• _Task to complete_:
Quote the data below in full, minus the images.

• _Given data_:
____________

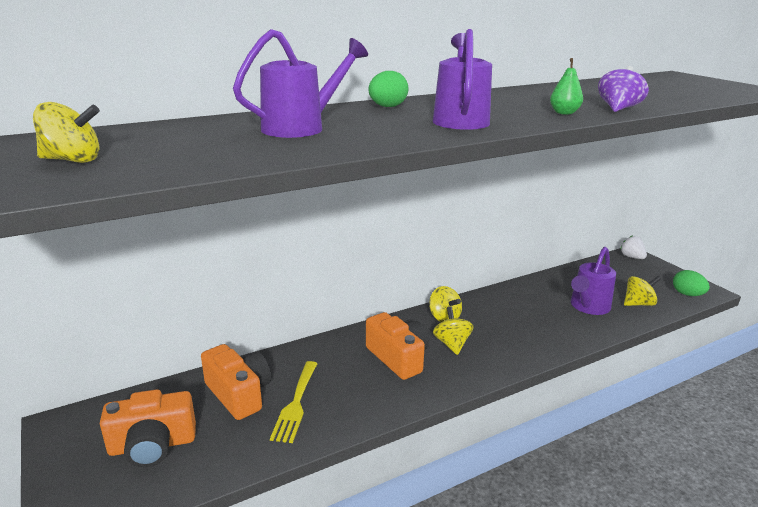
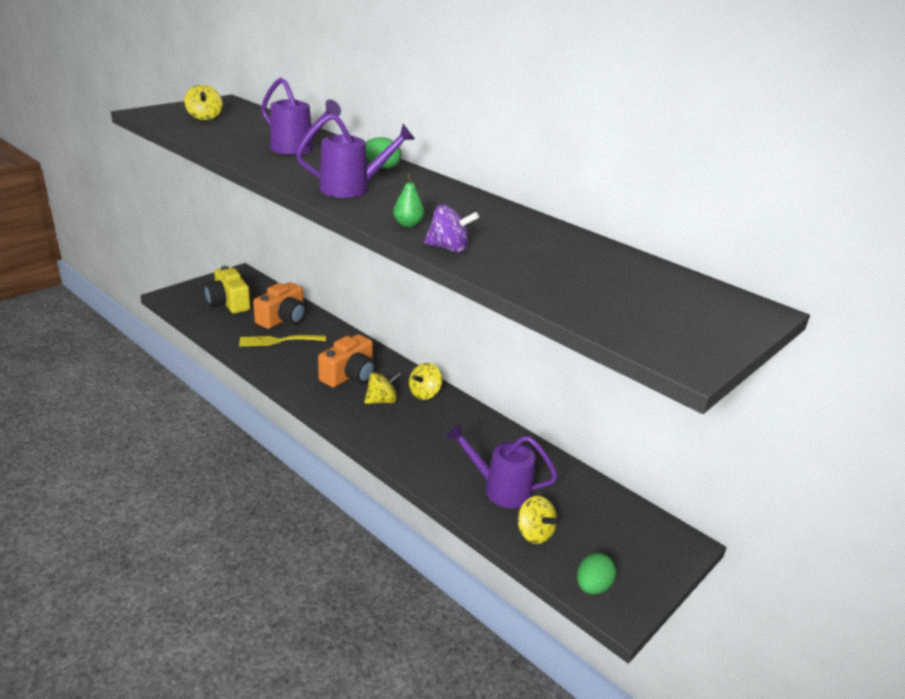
camera: 70 degrees right, 5 degrees up
(152, 445) = (228, 303): orange camera -> yellow camera
(632, 257) = (676, 541): white strawberry -> none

____________

• _Written response_:
camera: 70 degrees right, 5 degrees up
(152, 445) = (228, 303): orange camera -> yellow camera
(632, 257) = (676, 541): white strawberry -> none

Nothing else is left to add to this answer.